** How to complete this task **
Make a verbatim copy of the records; pictures stay out.

Information supplied section start

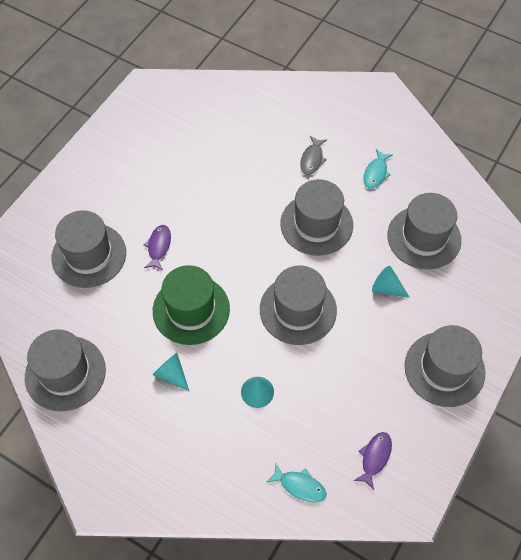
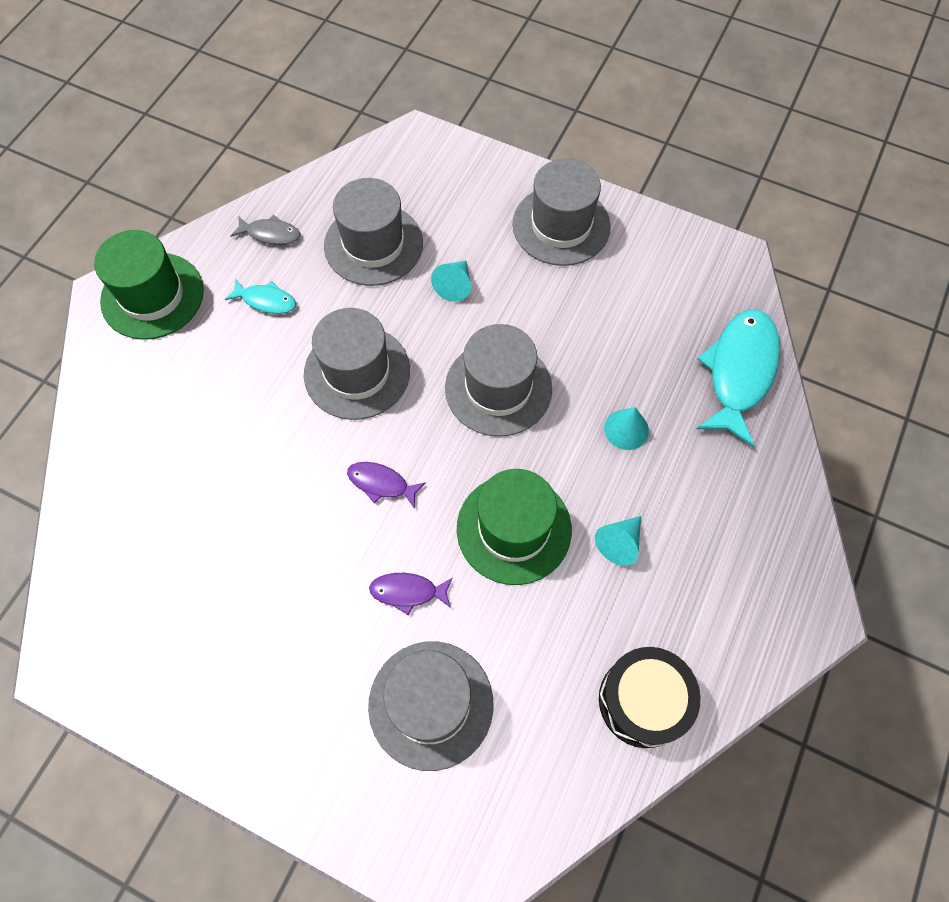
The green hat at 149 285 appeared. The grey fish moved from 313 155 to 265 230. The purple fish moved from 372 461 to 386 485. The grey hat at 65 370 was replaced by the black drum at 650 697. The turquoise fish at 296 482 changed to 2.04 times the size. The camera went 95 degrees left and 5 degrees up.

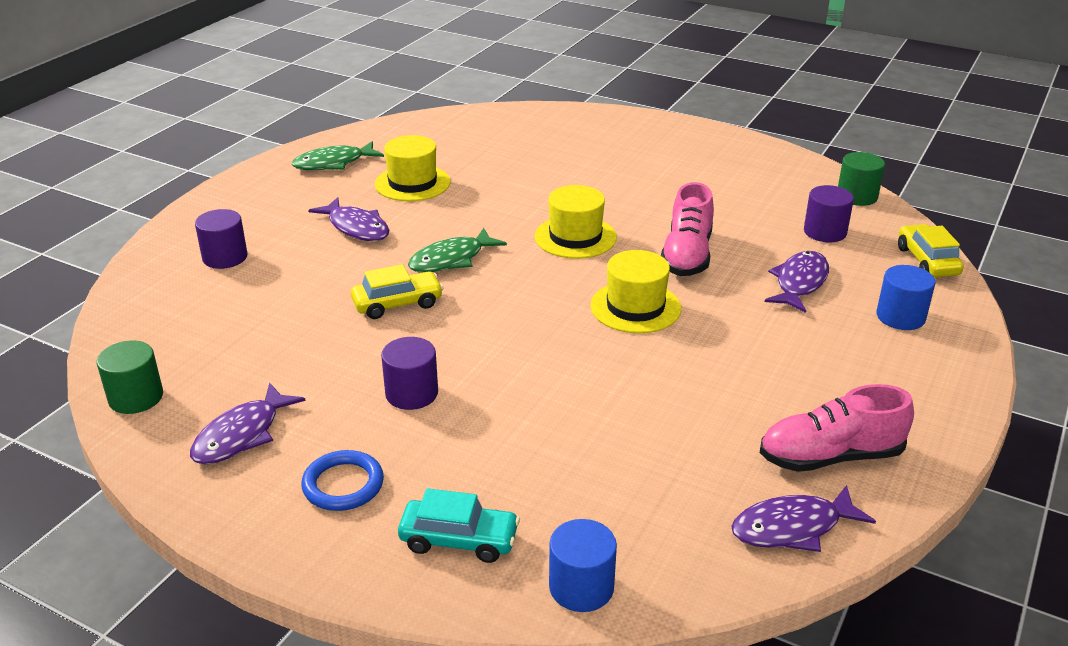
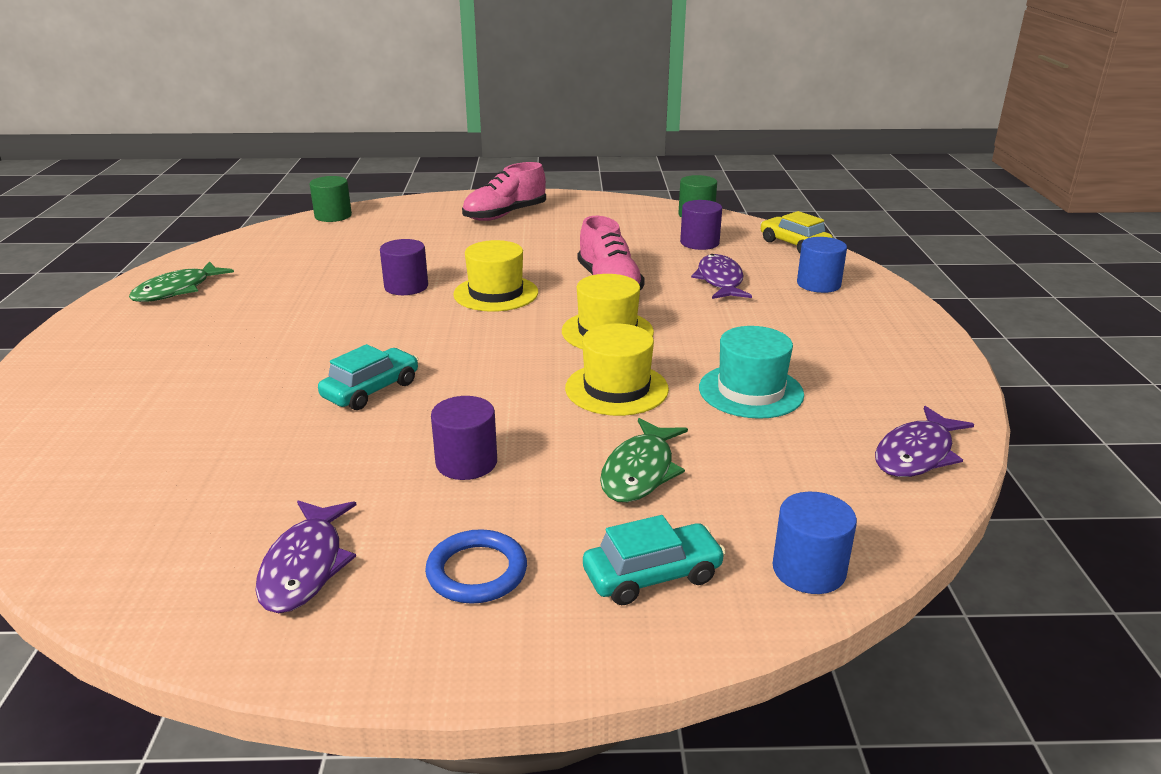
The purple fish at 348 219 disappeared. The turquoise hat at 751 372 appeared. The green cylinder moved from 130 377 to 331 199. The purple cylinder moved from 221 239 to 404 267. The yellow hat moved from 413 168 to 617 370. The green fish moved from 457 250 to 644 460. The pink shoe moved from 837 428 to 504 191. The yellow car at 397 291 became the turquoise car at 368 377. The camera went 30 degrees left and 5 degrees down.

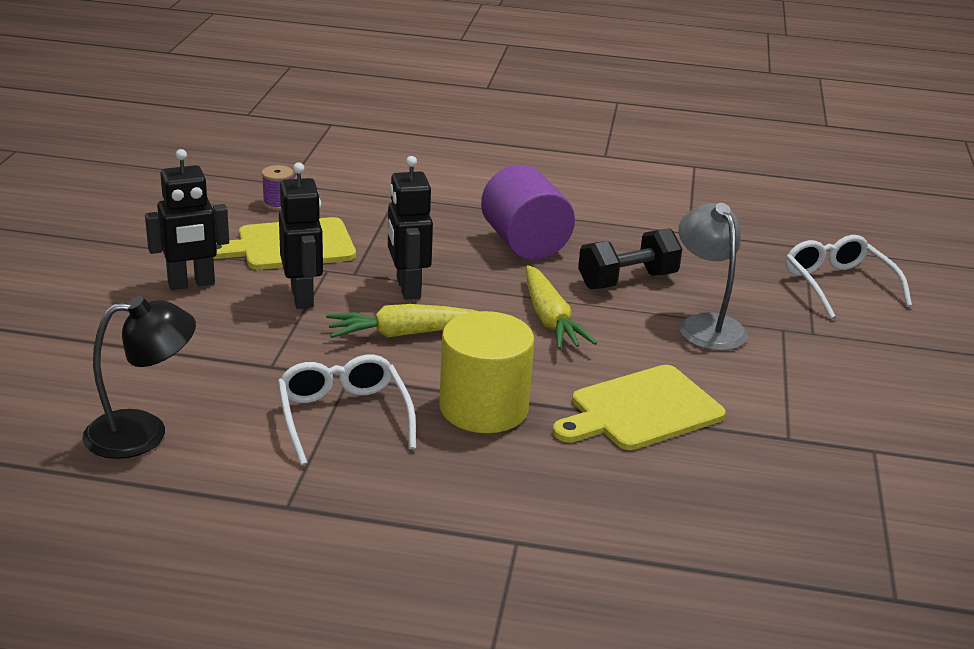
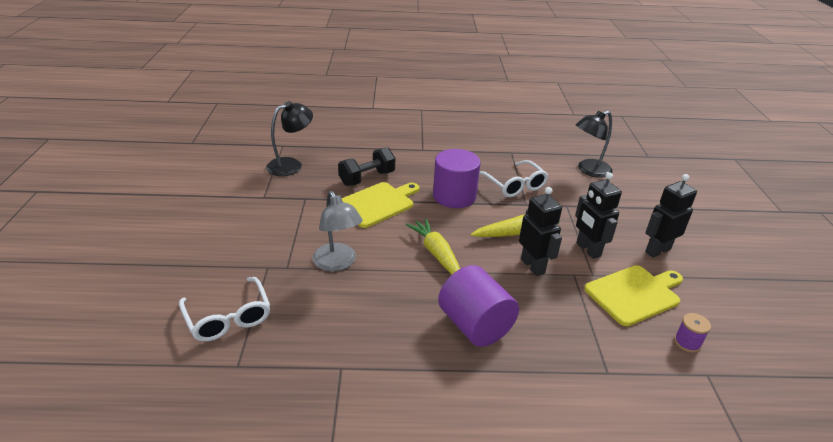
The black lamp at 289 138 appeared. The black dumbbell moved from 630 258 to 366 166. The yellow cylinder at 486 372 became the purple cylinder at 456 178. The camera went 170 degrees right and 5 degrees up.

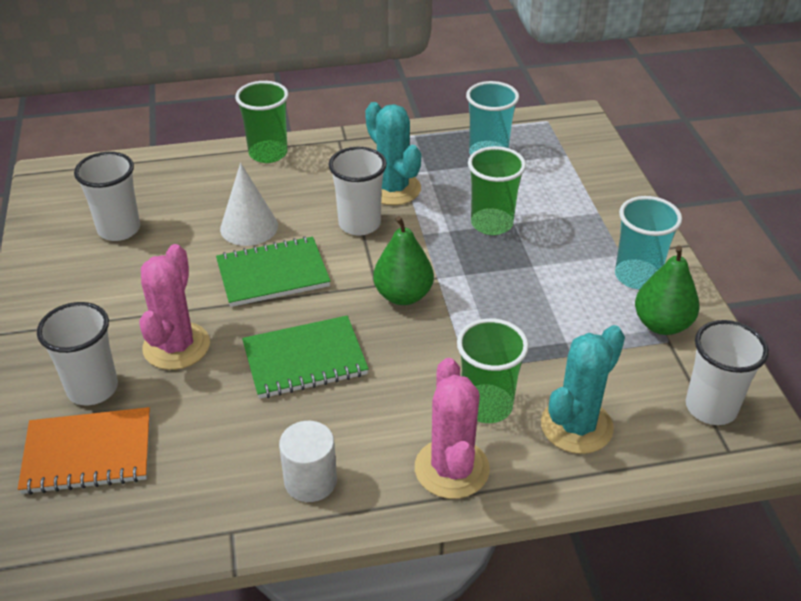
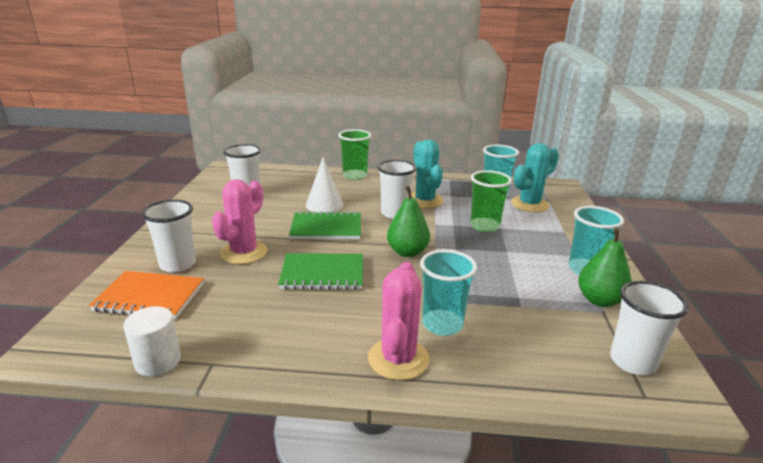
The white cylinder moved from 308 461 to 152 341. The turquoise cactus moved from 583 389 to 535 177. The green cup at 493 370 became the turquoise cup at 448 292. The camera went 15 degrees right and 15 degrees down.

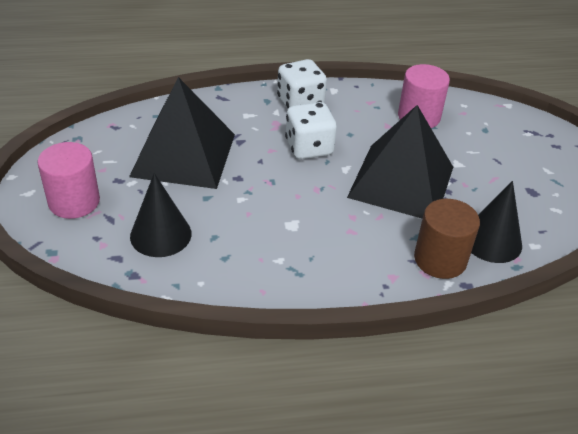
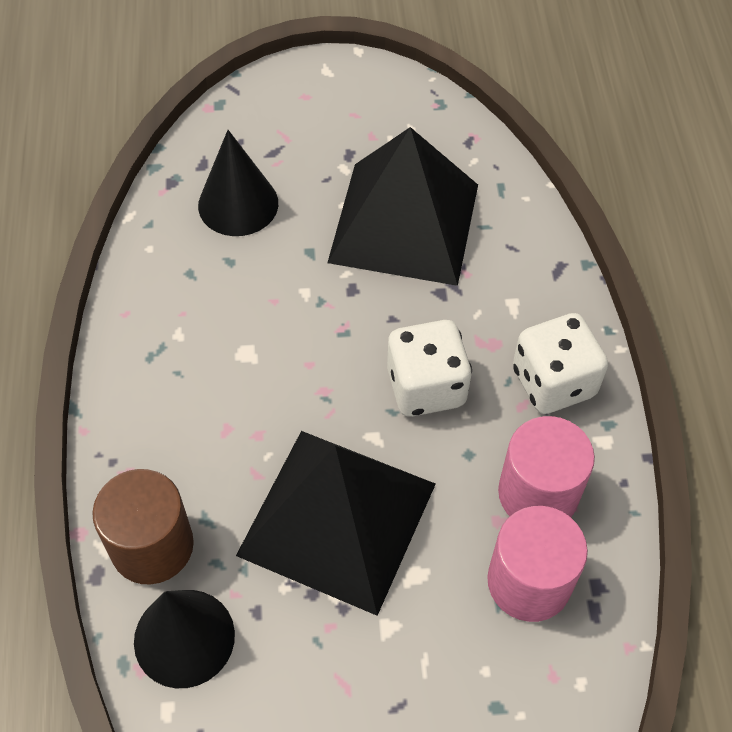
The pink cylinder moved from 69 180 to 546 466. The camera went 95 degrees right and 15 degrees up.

Information supplied section end

** Response for this exercise **
The green hat at 149 285 appeared. The grey fish moved from 313 155 to 265 230. The purple fish moved from 372 461 to 386 485. The grey hat at 65 370 was replaced by the black drum at 650 697. The turquoise fish at 296 482 changed to 2.04 times the size. The camera went 95 degrees left and 5 degrees up.

The purple fish at 348 219 disappeared. The turquoise hat at 751 372 appeared. The green cylinder moved from 130 377 to 331 199. The purple cylinder moved from 221 239 to 404 267. The yellow hat moved from 413 168 to 617 370. The green fish moved from 457 250 to 644 460. The pink shoe moved from 837 428 to 504 191. The yellow car at 397 291 became the turquoise car at 368 377. The camera went 30 degrees left and 5 degrees down.

The black lamp at 289 138 appeared. The black dumbbell moved from 630 258 to 366 166. The yellow cylinder at 486 372 became the purple cylinder at 456 178. The camera went 170 degrees right and 5 degrees up.

The white cylinder moved from 308 461 to 152 341. The turquoise cactus moved from 583 389 to 535 177. The green cup at 493 370 became the turquoise cup at 448 292. The camera went 15 degrees right and 15 degrees down.

The pink cylinder moved from 69 180 to 546 466. The camera went 95 degrees right and 15 degrees up.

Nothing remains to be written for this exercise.